Required task: Using the entries that follow, count the lines containing the word "Return" and give that number by itself.
## Start
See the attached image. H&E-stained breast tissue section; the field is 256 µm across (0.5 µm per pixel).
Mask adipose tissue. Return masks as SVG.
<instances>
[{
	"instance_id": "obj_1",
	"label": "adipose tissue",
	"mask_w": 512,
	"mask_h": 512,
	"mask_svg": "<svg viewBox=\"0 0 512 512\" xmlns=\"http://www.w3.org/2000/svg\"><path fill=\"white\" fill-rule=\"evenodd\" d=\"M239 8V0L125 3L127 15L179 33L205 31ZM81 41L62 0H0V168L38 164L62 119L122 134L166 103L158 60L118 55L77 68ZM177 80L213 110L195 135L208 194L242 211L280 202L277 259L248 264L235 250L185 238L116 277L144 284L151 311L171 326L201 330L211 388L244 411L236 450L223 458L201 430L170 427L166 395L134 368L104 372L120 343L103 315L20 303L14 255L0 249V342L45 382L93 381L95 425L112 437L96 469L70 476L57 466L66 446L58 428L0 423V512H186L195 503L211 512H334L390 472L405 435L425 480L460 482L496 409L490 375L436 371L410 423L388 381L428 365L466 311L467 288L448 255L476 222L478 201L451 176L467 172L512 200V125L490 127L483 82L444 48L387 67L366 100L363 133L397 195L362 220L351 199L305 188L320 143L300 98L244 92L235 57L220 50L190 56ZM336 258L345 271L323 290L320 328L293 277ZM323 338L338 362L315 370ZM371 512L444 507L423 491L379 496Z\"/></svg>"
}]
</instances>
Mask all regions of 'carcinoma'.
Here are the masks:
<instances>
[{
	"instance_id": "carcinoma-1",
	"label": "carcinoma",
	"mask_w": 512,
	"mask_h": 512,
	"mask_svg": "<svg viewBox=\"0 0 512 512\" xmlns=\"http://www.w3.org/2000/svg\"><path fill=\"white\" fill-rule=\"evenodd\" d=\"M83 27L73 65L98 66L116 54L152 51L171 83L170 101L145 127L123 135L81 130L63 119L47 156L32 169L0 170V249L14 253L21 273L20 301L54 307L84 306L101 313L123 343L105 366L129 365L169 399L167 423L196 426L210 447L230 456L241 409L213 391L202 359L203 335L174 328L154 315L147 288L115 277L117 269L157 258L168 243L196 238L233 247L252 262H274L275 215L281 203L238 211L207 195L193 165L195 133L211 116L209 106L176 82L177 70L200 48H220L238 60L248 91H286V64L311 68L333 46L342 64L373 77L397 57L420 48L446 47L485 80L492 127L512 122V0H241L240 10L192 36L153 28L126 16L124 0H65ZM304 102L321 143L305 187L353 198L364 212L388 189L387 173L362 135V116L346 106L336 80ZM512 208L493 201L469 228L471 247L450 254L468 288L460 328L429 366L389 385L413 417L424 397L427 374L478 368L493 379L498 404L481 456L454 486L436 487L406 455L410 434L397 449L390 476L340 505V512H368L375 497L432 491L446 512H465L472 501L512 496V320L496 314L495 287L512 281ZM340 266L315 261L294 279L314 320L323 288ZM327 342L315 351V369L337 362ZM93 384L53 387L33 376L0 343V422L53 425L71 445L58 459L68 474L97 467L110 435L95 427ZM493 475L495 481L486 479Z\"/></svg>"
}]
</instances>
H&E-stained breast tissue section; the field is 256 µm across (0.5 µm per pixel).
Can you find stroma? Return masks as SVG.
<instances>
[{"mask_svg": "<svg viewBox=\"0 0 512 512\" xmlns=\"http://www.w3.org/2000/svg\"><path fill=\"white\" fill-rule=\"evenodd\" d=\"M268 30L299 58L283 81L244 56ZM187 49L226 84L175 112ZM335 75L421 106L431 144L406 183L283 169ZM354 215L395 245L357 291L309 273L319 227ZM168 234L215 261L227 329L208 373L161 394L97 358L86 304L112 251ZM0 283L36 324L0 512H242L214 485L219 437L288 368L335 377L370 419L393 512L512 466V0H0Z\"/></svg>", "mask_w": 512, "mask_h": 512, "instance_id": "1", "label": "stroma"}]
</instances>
## End
Full solution: 2